■ **Work instruction**
A word-for-word copy of the records is needed, with every picture left out.

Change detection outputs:
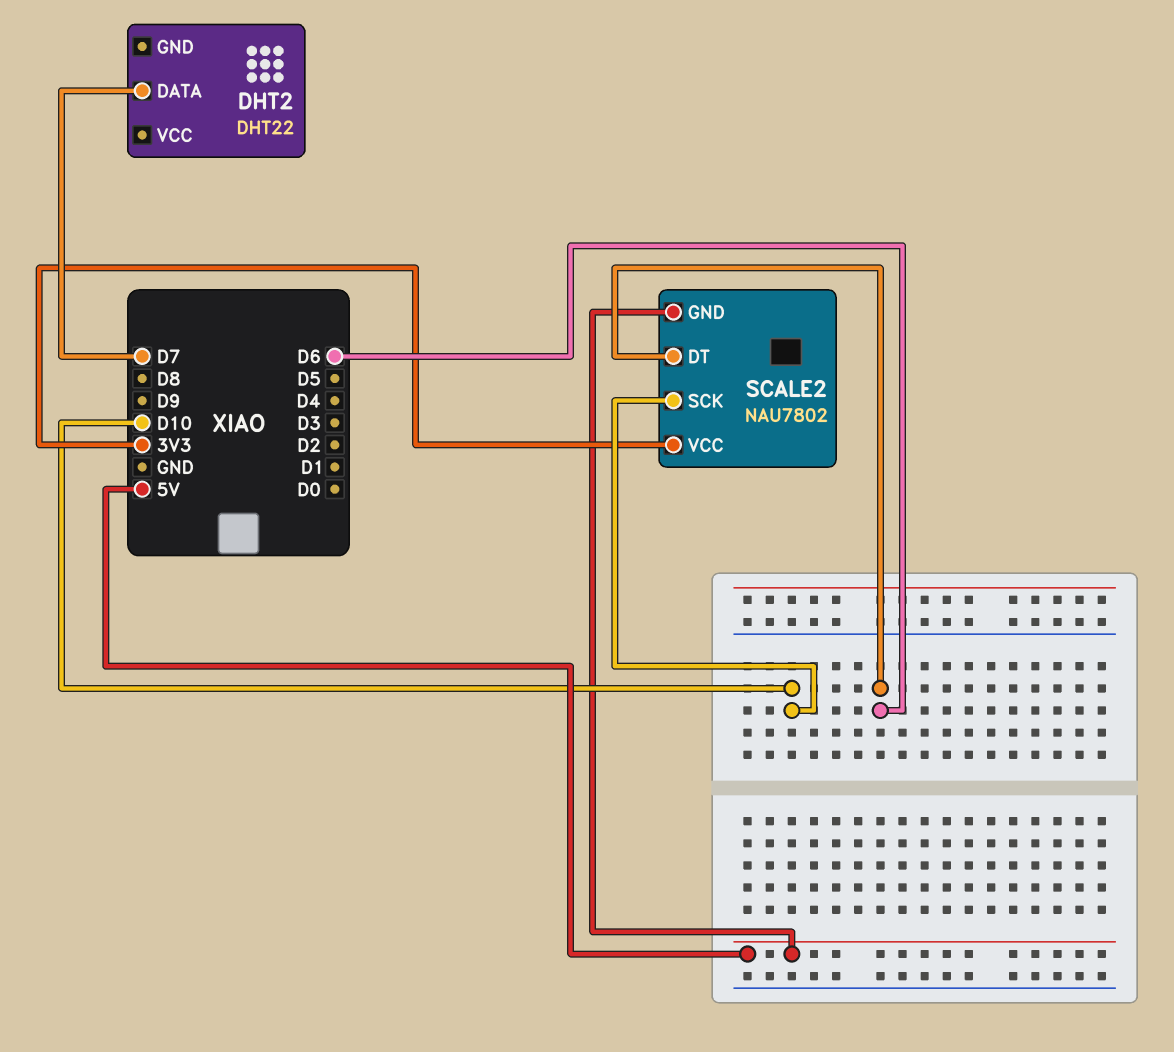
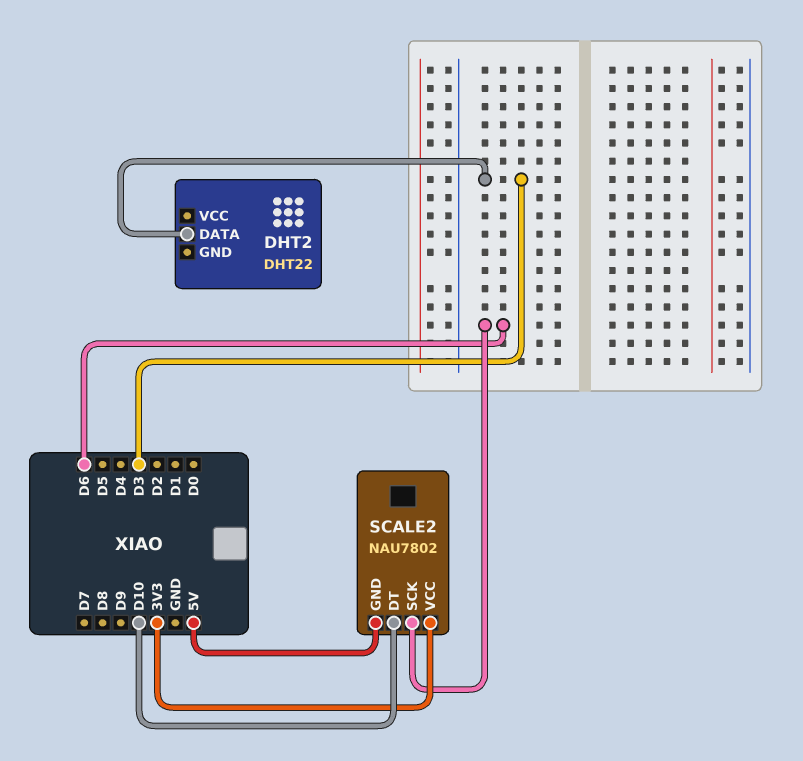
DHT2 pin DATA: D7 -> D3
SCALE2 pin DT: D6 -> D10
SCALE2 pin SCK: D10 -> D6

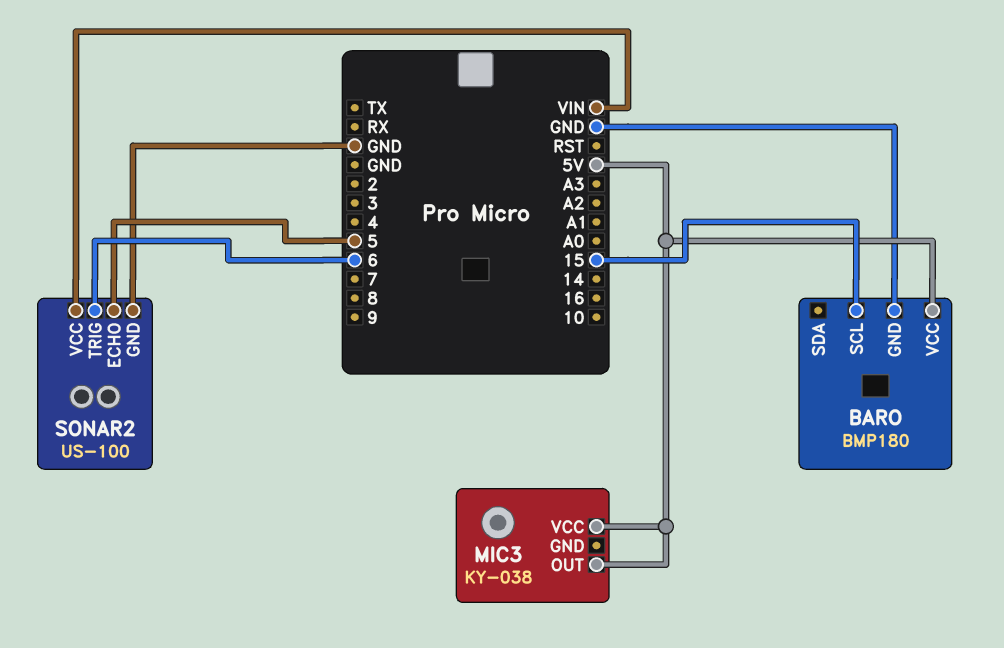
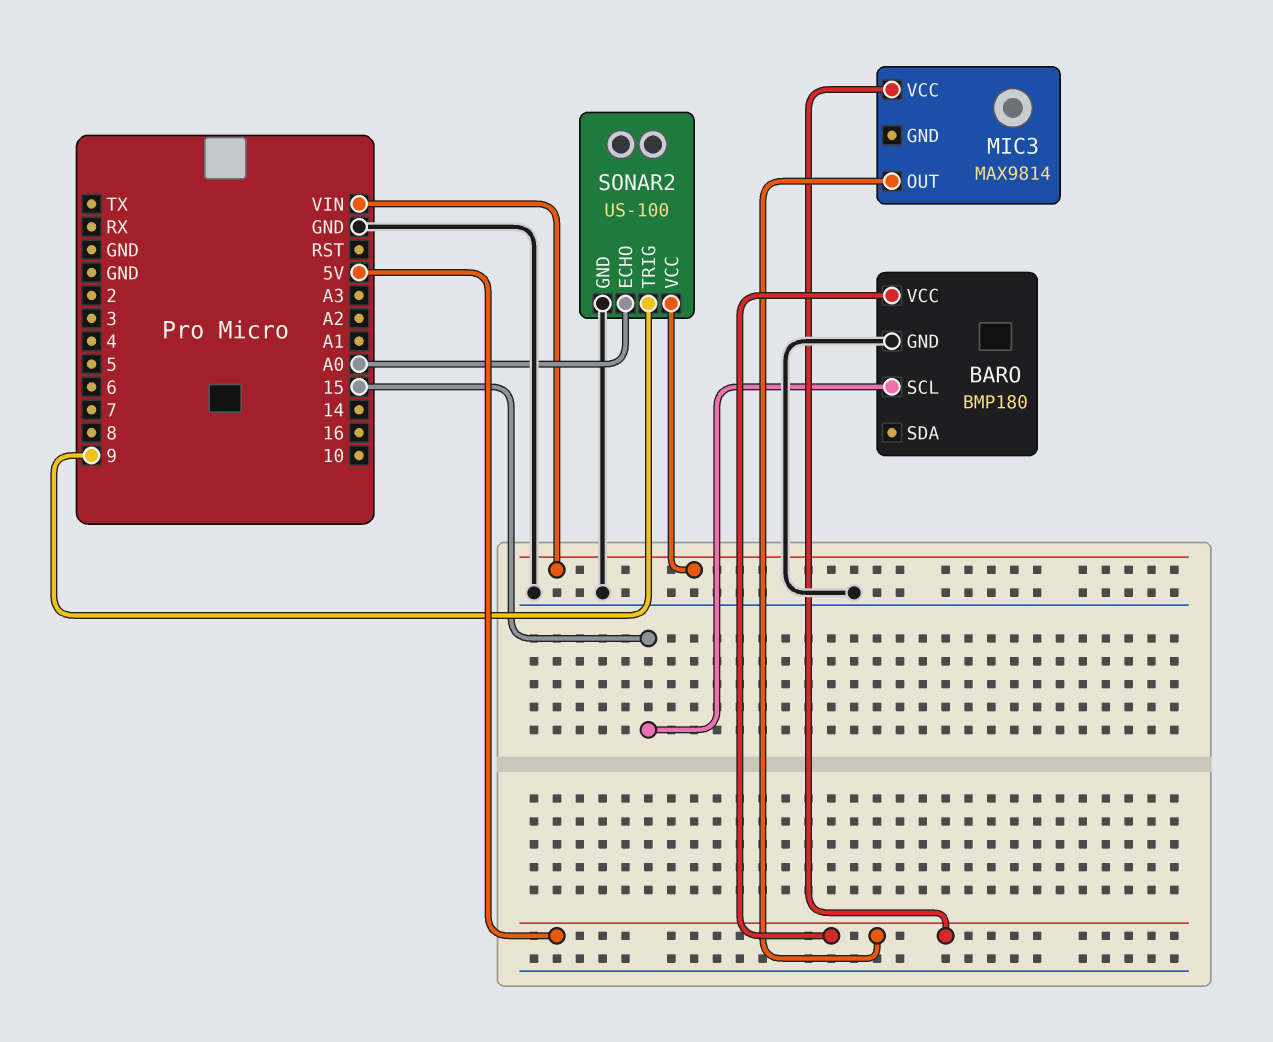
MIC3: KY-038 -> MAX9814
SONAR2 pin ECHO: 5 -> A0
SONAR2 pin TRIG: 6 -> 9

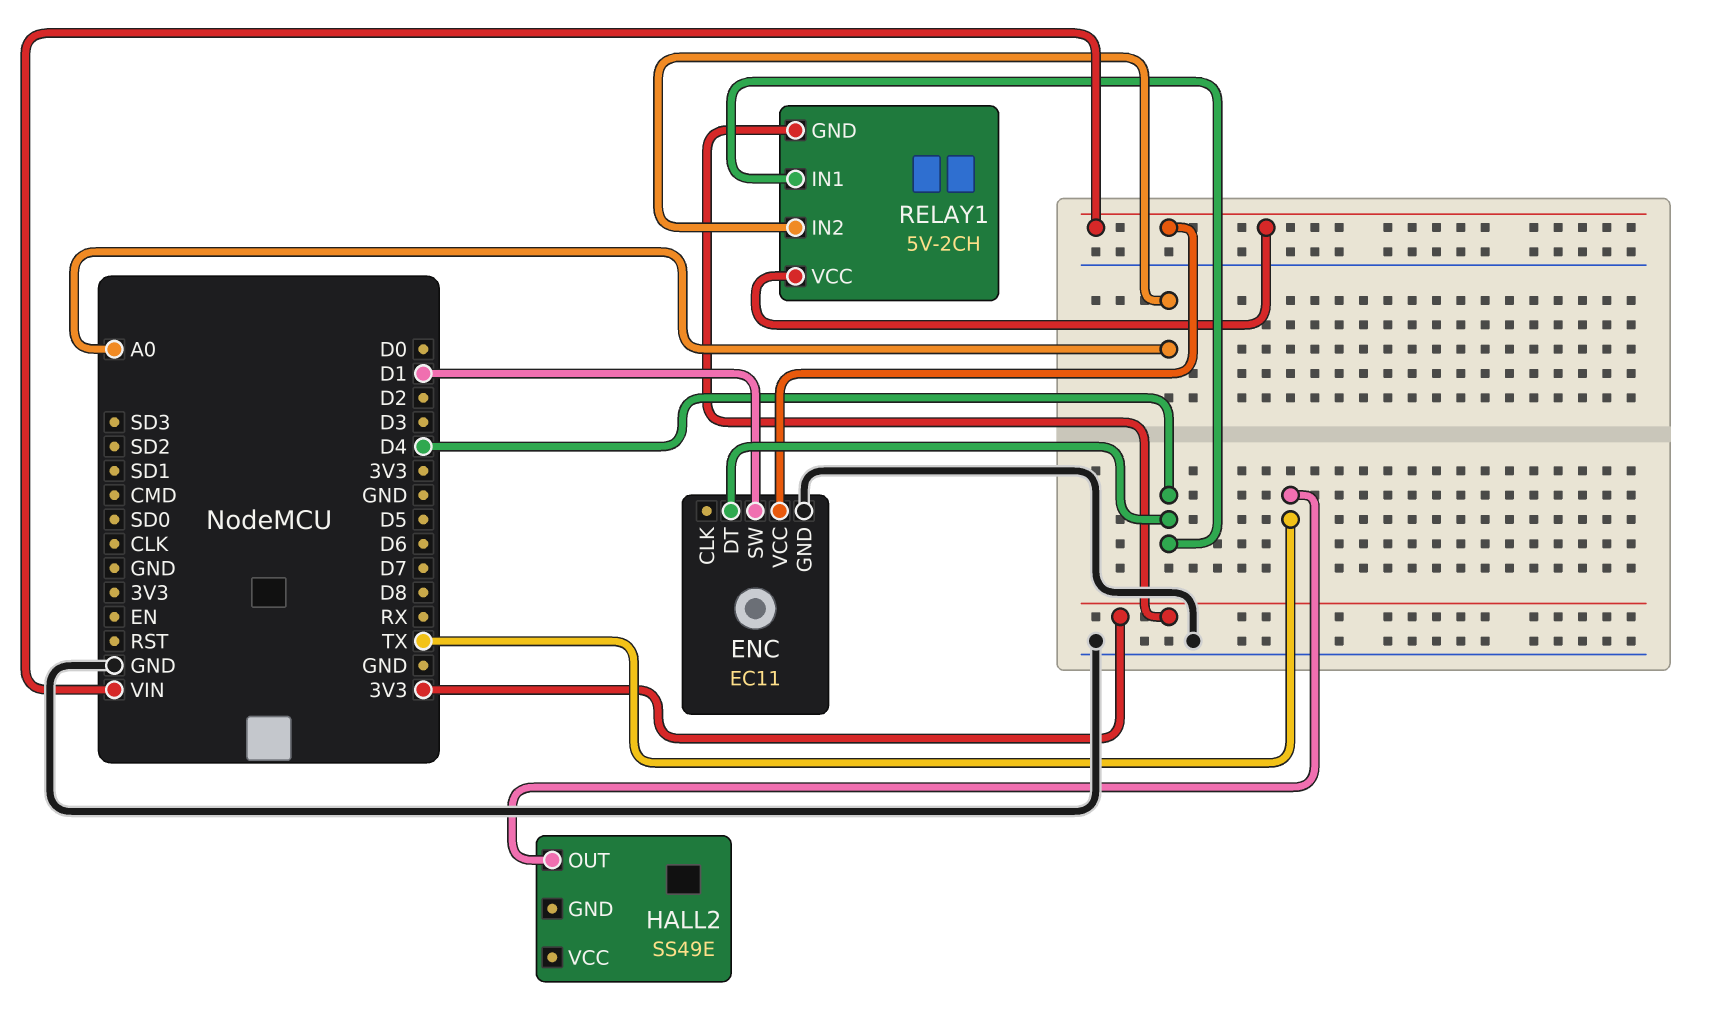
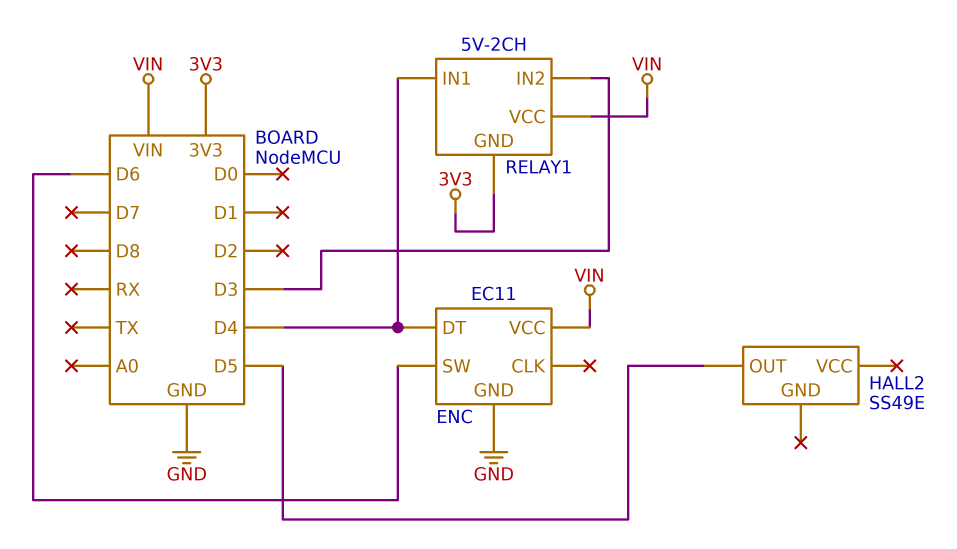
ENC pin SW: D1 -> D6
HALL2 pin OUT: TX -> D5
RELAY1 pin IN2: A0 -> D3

■ **Task solution**
DHT2 pin DATA: D7 -> D3
SCALE2 pin DT: D6 -> D10
SCALE2 pin SCK: D10 -> D6

MIC3: KY-038 -> MAX9814
SONAR2 pin ECHO: 5 -> A0
SONAR2 pin TRIG: 6 -> 9

ENC pin SW: D1 -> D6
HALL2 pin OUT: TX -> D5
RELAY1 pin IN2: A0 -> D3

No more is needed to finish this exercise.